:: AIM OF THE TASK ::
Your answer must be a single number: the count of lines in the entries below that hold "stick".

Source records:
————
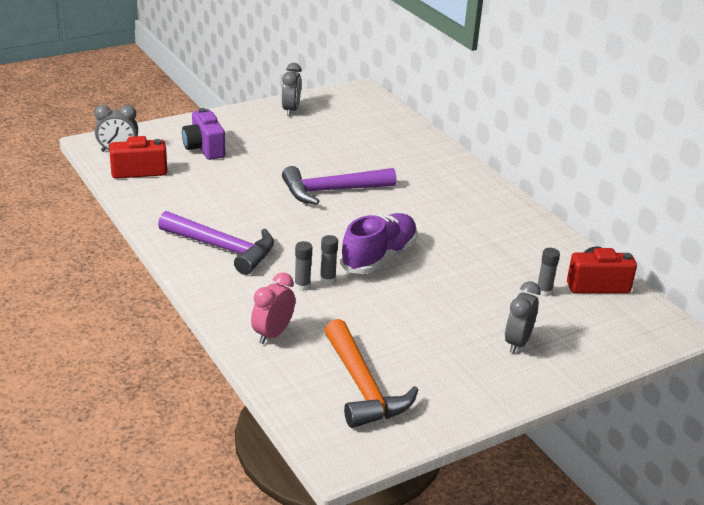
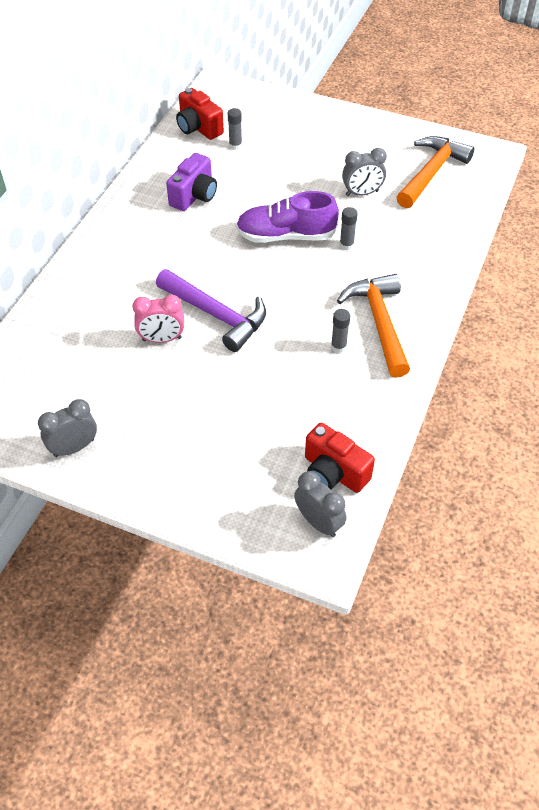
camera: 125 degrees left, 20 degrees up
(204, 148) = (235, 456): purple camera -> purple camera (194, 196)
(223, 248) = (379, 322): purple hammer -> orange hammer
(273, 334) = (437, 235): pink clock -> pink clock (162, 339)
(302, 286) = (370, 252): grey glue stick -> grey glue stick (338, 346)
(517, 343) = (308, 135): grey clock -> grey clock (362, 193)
————
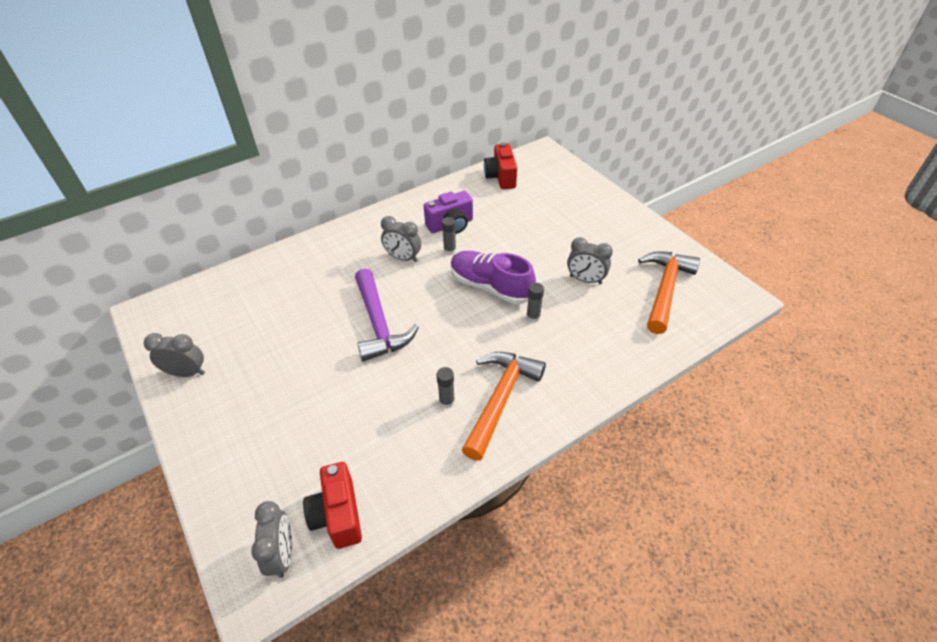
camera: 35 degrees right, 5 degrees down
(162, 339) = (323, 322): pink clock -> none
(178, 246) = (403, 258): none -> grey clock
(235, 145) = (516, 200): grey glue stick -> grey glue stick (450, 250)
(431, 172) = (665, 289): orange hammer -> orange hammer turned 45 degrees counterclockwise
————
:: ANSWER AREA ::
2